◆ **Exercise input**
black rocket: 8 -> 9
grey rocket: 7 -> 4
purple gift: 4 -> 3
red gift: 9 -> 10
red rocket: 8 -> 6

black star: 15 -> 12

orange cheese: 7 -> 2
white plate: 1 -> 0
==
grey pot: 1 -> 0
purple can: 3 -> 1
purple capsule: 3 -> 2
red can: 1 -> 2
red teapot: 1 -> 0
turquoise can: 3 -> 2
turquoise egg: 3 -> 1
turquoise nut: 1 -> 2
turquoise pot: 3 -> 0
...
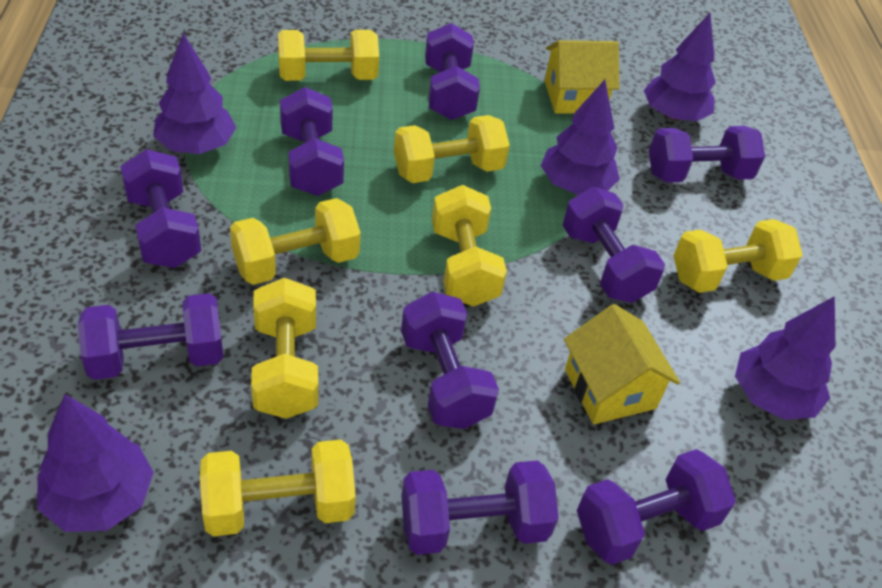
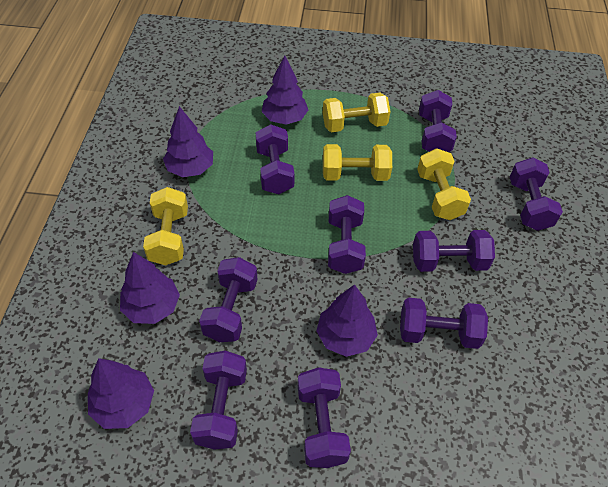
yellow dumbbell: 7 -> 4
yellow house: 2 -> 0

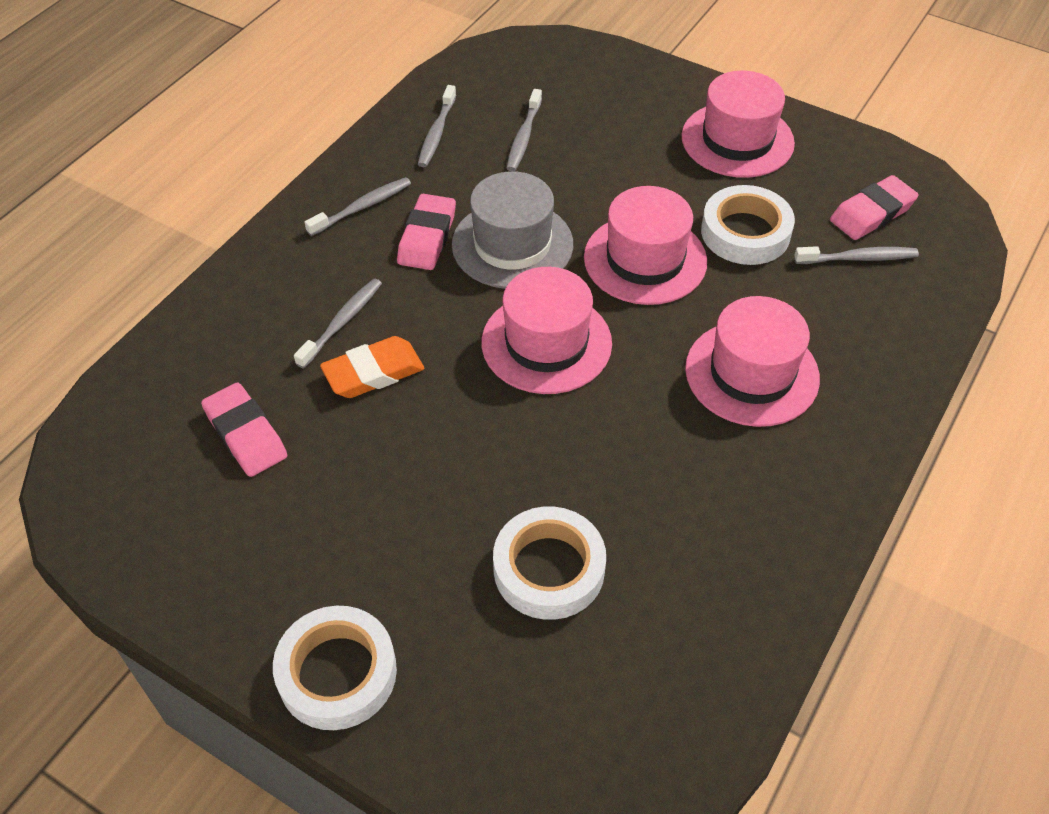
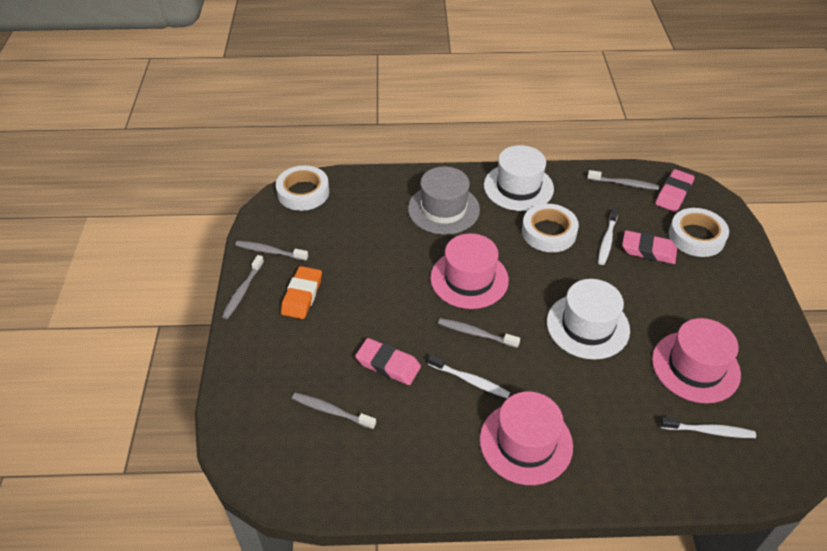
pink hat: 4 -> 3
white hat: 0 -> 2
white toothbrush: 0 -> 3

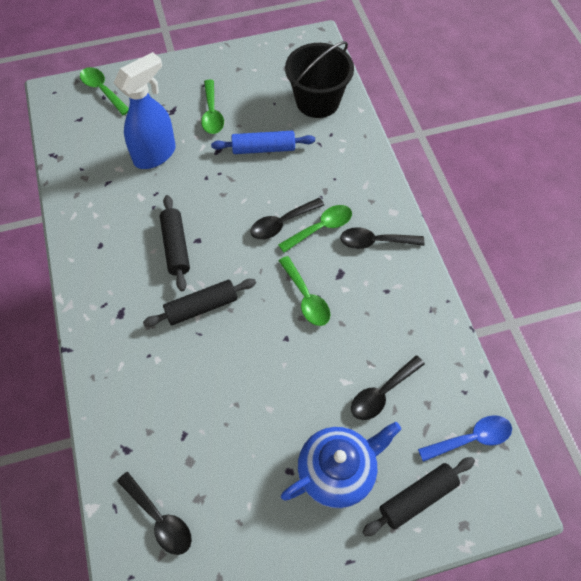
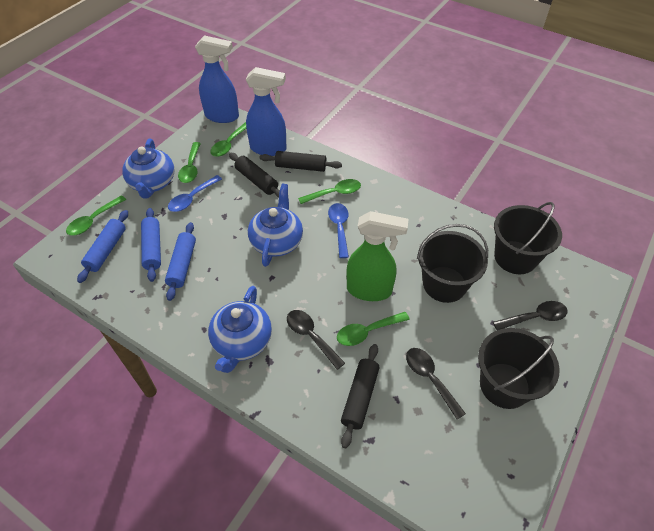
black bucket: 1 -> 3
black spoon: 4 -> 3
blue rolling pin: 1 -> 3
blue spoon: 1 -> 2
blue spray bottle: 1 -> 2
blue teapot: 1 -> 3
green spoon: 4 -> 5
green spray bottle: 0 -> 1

◆ **What the task requires**
Where does the string "bottle" appear in the records? Copy every line that holds it.

◆ **Response area**
blue spray bottle: 1 -> 2
green spray bottle: 0 -> 1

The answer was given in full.